Go to the line containing "(301, 145) = (419, 208): none -> pink tape" in the records below and print it and every following line exactly, on through the line containing "(666, 270) = (736, 240): white pan -> none", then stop.

Data records below:

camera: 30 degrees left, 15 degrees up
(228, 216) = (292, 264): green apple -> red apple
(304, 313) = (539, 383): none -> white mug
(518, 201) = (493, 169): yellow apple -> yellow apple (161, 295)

End of Data records.
Data records below:

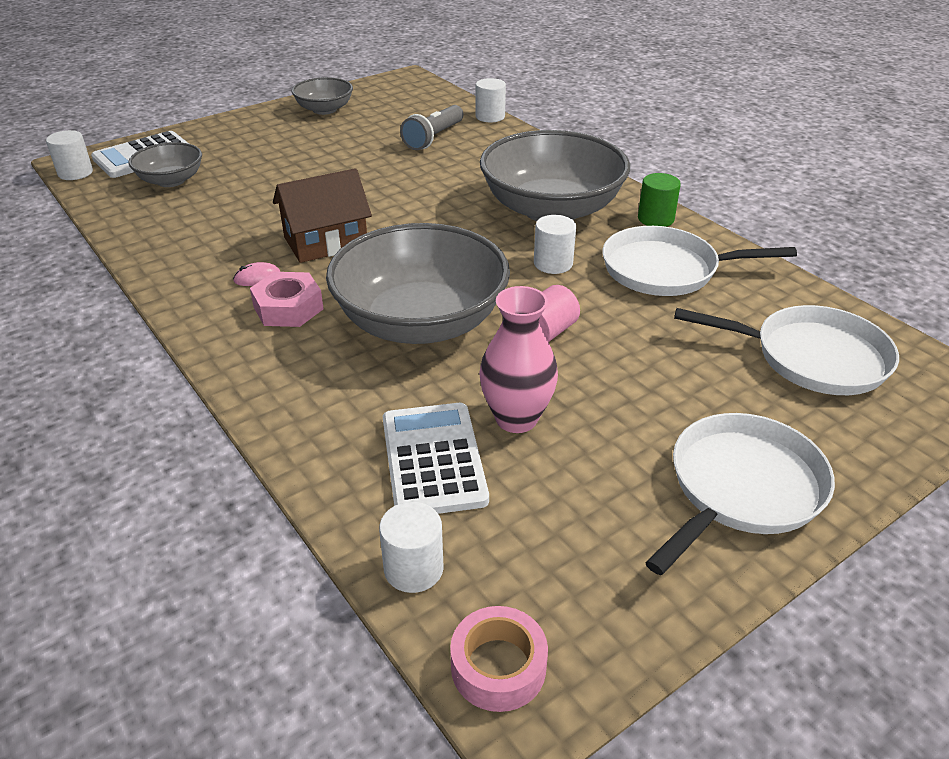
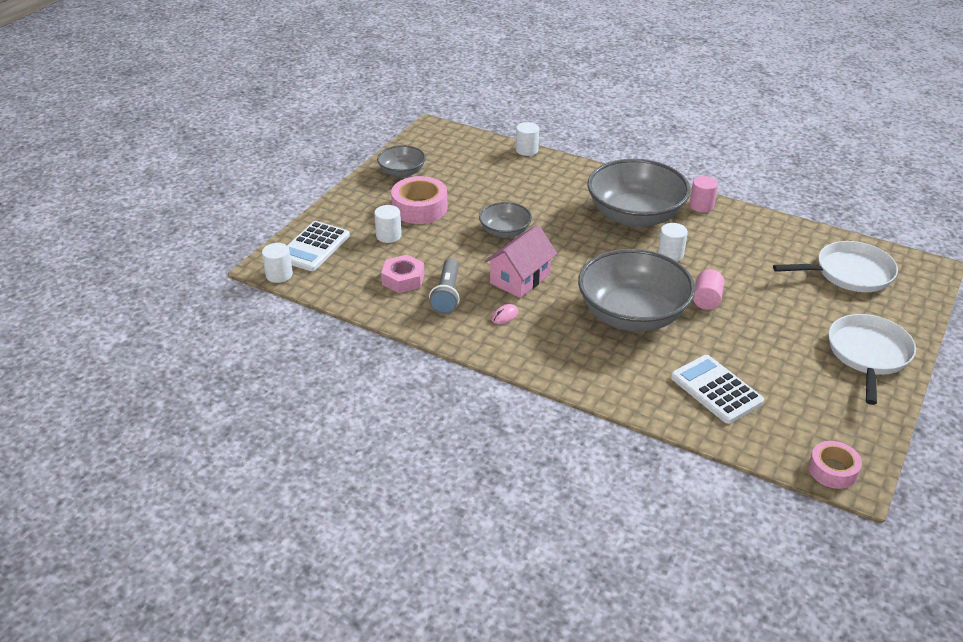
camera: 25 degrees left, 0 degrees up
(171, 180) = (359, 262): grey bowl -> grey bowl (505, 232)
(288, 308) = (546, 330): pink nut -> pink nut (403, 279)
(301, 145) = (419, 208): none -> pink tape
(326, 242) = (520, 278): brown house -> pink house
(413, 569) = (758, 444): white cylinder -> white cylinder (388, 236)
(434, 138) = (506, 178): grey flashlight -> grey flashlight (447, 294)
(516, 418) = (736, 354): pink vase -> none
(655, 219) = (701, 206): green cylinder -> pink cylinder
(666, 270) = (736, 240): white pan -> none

End of Data records.
Data records below:

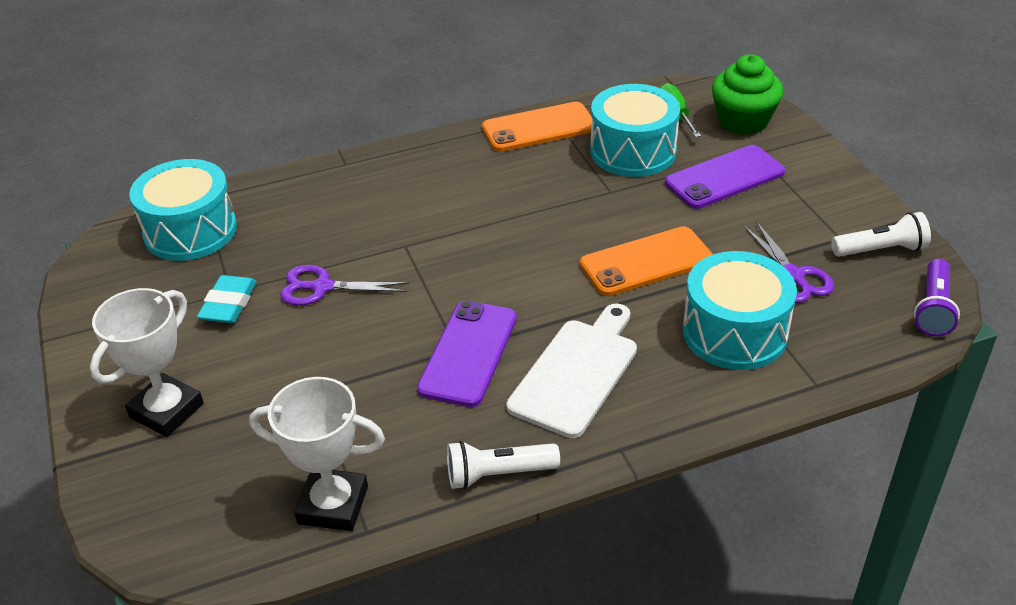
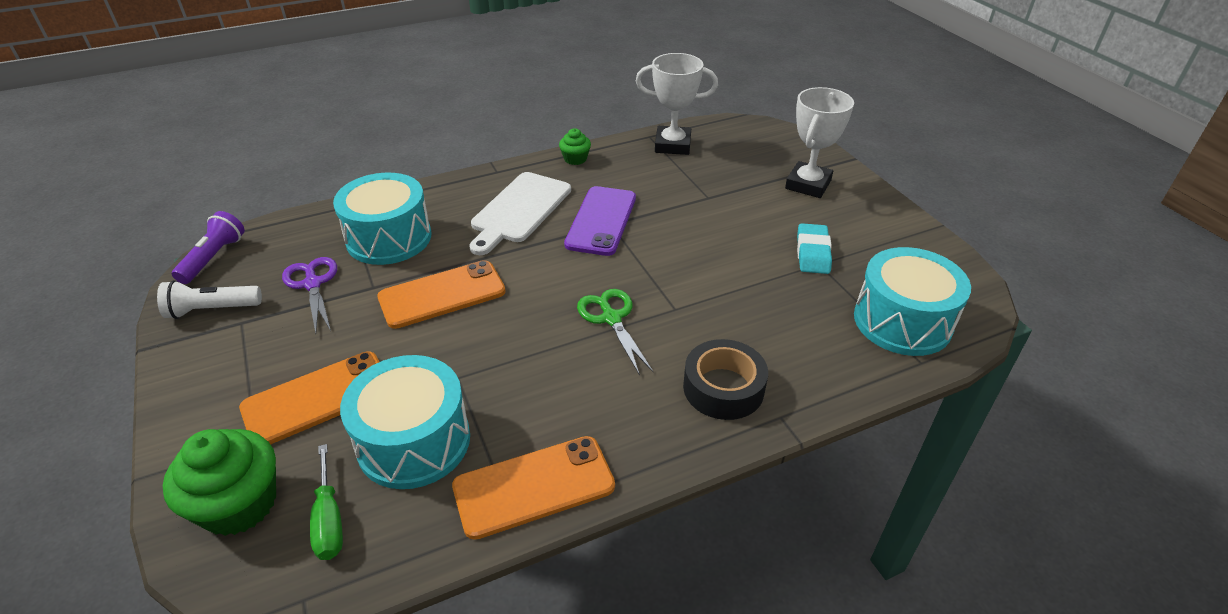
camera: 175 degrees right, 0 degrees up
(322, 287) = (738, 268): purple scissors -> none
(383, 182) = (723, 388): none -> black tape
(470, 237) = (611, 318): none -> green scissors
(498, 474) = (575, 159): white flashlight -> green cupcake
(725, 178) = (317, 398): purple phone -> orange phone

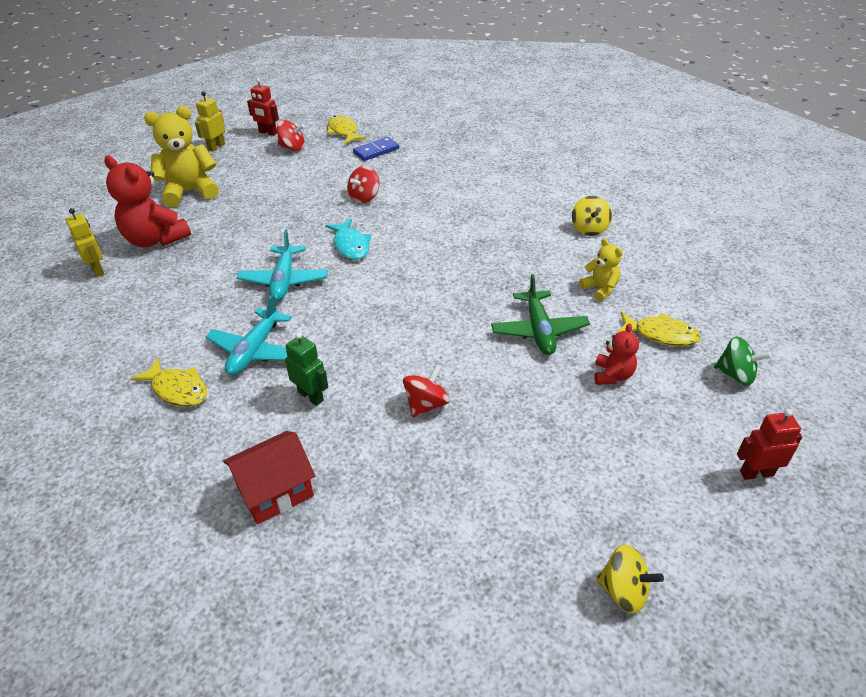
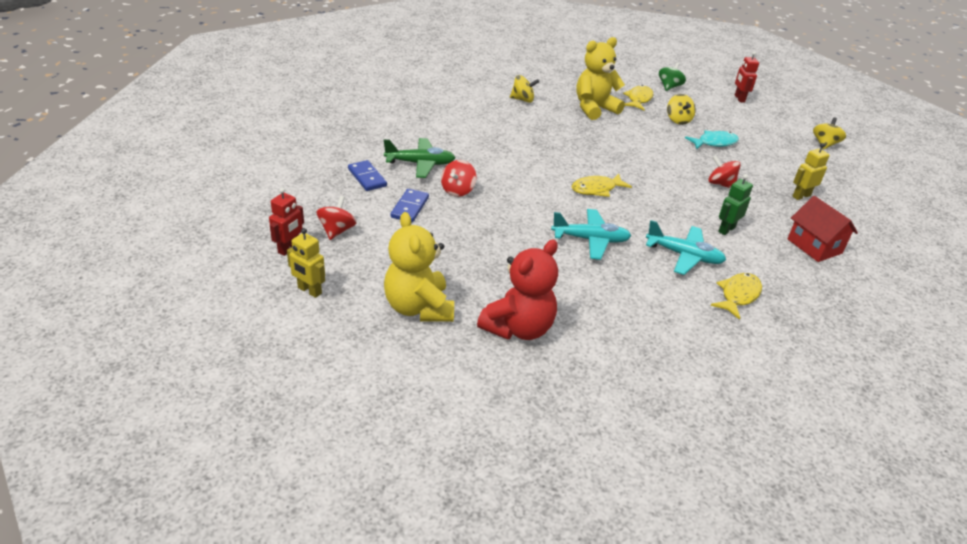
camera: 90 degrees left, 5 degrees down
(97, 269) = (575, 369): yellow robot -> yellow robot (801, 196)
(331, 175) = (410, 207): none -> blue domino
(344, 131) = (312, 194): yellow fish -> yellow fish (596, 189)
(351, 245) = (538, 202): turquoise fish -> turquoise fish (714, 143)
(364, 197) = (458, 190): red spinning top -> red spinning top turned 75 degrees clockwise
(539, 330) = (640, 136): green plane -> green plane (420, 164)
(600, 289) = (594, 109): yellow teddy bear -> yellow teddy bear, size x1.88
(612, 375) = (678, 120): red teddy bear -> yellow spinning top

End of Data records.

- **Output below**
(301, 145) = (419, 208): none -> pink tape
(326, 242) = (520, 278): brown house -> pink house
(413, 569) = (758, 444): white cylinder -> white cylinder (388, 236)
(434, 138) = (506, 178): grey flashlight -> grey flashlight (447, 294)
(516, 418) = (736, 354): pink vase -> none
(655, 219) = (701, 206): green cylinder -> pink cylinder
(666, 270) = (736, 240): white pan -> none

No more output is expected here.